__Problem to work on__
Out of the data below, copy every line with the string "flashlight".

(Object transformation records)
BEGIN

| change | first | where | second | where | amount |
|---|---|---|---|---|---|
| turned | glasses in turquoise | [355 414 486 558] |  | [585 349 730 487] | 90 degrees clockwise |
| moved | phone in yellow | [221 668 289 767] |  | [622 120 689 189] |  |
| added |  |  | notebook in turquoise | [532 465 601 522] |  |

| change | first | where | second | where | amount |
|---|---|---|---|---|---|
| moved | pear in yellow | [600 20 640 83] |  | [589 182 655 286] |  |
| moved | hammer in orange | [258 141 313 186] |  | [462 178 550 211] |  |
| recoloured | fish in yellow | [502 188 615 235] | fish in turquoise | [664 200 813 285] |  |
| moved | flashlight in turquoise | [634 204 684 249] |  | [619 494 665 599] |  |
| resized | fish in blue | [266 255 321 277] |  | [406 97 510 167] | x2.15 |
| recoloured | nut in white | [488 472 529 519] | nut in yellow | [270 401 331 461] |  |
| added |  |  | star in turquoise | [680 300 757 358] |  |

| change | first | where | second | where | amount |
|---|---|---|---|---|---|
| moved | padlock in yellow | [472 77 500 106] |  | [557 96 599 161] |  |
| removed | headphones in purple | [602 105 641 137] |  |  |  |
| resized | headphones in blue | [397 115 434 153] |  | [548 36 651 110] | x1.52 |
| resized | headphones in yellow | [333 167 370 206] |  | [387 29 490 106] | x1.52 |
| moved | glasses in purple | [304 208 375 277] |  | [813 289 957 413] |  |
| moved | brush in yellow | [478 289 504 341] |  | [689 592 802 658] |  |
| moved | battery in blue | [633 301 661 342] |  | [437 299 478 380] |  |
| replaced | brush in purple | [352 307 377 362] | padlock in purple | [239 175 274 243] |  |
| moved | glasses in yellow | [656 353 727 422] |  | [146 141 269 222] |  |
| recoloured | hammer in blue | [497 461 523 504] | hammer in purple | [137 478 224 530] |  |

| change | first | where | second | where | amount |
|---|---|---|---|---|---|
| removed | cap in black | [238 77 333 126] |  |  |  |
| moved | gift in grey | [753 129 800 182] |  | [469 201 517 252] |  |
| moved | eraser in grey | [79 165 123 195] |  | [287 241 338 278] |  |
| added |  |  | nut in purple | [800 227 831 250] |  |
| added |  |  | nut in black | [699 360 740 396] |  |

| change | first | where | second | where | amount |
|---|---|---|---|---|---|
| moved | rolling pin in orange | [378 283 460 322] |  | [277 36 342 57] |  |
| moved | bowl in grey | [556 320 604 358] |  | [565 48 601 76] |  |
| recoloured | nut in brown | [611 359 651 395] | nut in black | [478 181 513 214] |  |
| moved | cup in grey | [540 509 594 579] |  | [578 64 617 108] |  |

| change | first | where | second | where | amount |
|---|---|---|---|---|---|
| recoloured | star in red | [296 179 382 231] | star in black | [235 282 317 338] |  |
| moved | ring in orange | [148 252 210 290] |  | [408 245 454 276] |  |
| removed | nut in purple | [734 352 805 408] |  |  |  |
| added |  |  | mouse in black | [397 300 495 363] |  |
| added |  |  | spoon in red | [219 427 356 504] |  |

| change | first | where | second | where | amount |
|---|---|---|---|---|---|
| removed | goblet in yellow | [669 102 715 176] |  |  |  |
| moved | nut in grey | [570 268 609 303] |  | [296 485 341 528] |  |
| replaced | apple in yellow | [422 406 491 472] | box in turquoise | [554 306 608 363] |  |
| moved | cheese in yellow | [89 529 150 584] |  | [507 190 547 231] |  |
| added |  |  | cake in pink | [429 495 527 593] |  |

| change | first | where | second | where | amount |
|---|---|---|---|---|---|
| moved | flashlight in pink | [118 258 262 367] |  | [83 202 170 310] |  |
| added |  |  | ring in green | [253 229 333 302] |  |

END

__Expected answer__
| moved | flashlight in turquoise | [634 204 684 249] |  | [619 494 665 599] |  |
| moved | flashlight in pink | [118 258 262 367] |  | [83 202 170 310] |  |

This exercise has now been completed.